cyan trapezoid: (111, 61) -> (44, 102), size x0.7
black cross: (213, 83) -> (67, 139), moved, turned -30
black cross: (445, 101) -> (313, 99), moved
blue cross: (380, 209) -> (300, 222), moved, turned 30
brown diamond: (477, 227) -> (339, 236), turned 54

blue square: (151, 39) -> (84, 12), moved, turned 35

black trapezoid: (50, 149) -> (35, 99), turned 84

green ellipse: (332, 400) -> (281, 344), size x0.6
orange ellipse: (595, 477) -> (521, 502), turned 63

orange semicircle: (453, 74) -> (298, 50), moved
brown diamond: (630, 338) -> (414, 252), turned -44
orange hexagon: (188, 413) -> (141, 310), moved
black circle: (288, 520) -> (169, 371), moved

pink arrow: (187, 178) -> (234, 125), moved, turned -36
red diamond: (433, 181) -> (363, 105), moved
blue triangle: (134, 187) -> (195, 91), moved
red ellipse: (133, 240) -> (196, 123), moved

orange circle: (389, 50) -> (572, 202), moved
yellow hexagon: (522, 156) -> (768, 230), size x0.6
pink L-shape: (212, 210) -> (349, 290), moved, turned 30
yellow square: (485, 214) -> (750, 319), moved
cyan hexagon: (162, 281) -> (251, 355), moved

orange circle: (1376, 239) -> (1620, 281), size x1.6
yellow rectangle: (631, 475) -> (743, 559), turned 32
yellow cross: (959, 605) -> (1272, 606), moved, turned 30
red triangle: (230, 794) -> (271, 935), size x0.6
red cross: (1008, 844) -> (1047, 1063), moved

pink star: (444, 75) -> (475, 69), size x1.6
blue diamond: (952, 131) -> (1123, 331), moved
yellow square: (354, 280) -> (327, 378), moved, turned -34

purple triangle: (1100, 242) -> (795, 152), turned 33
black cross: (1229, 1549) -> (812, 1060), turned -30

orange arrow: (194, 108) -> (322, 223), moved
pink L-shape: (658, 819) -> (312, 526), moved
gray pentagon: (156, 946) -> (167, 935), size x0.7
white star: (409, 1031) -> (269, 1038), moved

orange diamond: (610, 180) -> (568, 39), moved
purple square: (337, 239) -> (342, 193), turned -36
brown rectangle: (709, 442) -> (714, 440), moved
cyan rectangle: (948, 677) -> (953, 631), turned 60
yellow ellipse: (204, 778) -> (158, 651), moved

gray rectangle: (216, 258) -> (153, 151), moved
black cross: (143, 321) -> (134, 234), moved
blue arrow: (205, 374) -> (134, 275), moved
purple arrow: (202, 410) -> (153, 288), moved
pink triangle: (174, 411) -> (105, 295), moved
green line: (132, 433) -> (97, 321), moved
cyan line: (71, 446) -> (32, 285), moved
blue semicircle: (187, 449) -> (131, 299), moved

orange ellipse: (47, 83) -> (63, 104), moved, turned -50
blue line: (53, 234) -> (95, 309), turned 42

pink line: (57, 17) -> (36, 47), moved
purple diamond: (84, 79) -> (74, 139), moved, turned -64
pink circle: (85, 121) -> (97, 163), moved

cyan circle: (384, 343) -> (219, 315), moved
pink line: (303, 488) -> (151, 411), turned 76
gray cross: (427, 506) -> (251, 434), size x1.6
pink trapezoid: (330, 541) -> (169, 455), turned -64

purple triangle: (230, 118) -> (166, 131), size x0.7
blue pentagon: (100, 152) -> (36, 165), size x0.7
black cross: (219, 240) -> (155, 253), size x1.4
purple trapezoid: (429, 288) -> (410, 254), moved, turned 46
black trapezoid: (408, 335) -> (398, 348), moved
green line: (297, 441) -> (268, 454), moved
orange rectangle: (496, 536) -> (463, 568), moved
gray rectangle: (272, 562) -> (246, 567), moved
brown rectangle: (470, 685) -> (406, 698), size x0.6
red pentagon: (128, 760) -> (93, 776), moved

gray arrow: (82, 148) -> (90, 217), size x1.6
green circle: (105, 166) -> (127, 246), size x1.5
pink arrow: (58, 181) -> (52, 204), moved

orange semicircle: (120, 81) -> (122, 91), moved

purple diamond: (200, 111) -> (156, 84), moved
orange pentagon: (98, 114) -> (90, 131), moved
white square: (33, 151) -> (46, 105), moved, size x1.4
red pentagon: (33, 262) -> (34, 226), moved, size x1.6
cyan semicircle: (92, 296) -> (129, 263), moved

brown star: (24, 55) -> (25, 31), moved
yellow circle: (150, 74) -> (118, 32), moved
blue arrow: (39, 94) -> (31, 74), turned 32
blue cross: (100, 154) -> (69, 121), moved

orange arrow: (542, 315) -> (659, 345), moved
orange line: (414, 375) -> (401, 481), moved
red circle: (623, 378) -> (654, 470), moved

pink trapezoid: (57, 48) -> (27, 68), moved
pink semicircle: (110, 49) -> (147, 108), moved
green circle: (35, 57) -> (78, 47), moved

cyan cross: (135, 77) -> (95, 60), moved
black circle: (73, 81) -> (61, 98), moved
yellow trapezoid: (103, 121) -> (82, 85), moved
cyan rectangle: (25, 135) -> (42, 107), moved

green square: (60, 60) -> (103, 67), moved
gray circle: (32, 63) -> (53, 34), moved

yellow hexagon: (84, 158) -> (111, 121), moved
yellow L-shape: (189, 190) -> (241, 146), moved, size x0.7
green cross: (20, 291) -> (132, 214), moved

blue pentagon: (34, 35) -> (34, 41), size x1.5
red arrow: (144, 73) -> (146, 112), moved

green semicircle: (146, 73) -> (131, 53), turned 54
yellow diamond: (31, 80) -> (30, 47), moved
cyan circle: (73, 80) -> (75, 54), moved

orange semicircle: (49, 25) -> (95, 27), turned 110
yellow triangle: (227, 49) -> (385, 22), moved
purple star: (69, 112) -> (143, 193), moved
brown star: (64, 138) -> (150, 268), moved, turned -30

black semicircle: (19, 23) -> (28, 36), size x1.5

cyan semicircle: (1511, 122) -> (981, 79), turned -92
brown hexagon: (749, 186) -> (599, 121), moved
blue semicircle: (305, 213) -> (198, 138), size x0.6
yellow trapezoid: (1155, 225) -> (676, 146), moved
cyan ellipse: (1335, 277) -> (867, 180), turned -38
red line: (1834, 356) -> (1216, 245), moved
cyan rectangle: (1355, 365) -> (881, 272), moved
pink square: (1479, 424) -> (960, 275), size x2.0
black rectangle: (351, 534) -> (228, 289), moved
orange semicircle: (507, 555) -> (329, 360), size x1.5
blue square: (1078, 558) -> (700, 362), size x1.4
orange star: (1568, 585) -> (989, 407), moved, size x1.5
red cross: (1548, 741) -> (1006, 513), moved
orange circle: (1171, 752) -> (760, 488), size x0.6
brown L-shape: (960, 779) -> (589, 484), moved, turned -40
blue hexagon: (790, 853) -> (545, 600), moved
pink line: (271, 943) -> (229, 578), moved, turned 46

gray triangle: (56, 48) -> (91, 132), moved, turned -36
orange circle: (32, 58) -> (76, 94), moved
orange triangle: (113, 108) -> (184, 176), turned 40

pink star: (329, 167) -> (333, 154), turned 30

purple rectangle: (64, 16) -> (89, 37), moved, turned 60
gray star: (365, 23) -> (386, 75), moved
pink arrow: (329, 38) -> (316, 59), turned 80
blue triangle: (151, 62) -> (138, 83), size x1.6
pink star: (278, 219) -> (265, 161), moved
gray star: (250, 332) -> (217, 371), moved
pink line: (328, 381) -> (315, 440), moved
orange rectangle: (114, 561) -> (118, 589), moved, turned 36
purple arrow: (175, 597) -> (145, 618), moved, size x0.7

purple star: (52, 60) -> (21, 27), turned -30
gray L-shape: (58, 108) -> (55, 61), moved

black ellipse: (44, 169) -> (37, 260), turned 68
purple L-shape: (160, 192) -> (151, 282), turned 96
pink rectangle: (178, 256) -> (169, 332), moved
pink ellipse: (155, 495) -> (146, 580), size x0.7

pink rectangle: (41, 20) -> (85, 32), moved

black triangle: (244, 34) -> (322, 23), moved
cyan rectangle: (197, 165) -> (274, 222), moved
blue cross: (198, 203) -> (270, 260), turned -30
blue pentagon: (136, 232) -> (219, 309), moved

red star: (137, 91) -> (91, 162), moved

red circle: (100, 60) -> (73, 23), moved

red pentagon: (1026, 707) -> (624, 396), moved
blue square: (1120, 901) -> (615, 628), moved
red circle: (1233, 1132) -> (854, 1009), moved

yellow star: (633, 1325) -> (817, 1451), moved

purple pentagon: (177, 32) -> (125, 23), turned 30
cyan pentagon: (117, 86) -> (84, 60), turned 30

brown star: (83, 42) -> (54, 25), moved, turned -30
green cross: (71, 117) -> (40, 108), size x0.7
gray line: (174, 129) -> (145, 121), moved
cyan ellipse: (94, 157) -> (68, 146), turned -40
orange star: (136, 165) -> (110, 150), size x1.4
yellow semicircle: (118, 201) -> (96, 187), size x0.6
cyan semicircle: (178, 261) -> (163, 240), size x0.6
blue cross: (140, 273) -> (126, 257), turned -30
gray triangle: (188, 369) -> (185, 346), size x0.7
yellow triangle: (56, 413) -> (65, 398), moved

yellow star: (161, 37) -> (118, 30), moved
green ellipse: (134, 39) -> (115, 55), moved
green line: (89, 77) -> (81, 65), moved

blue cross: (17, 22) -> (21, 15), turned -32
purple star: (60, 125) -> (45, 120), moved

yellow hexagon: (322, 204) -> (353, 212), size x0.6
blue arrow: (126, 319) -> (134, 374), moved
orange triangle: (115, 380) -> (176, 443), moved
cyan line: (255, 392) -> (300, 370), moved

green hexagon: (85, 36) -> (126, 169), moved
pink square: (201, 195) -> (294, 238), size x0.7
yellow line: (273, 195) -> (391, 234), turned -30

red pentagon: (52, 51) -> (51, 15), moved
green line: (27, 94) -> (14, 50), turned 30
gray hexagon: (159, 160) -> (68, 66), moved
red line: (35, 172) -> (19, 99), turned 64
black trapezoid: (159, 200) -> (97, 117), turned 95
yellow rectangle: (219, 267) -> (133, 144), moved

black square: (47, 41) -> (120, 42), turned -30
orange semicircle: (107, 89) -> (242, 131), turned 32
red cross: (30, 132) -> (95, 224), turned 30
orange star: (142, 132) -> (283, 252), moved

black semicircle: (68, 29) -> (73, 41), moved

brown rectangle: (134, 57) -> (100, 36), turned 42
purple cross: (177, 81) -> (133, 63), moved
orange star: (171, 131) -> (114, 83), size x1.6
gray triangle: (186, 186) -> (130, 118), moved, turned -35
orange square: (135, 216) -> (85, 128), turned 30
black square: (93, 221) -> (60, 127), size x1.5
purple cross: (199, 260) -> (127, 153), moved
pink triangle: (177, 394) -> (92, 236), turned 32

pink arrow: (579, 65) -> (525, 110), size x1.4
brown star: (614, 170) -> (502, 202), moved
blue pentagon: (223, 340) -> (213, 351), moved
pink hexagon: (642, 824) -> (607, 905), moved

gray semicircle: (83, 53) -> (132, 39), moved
_ _ _ _
Instructions for the task | Using the data above, extract exactly the lines from the one that holds "black triangle: (244, 34) -> (322, 23), moved" to the one that holds "yellow star: (633, 1325)", both ends included, and no others.

Result of this task |
black triangle: (244, 34) -> (322, 23), moved
cyan rectangle: (197, 165) -> (274, 222), moved
blue cross: (198, 203) -> (270, 260), turned -30
blue pentagon: (136, 232) -> (219, 309), moved

red star: (137, 91) -> (91, 162), moved

red circle: (100, 60) -> (73, 23), moved

red pentagon: (1026, 707) -> (624, 396), moved
blue square: (1120, 901) -> (615, 628), moved
red circle: (1233, 1132) -> (854, 1009), moved

yellow star: (633, 1325) -> (817, 1451), moved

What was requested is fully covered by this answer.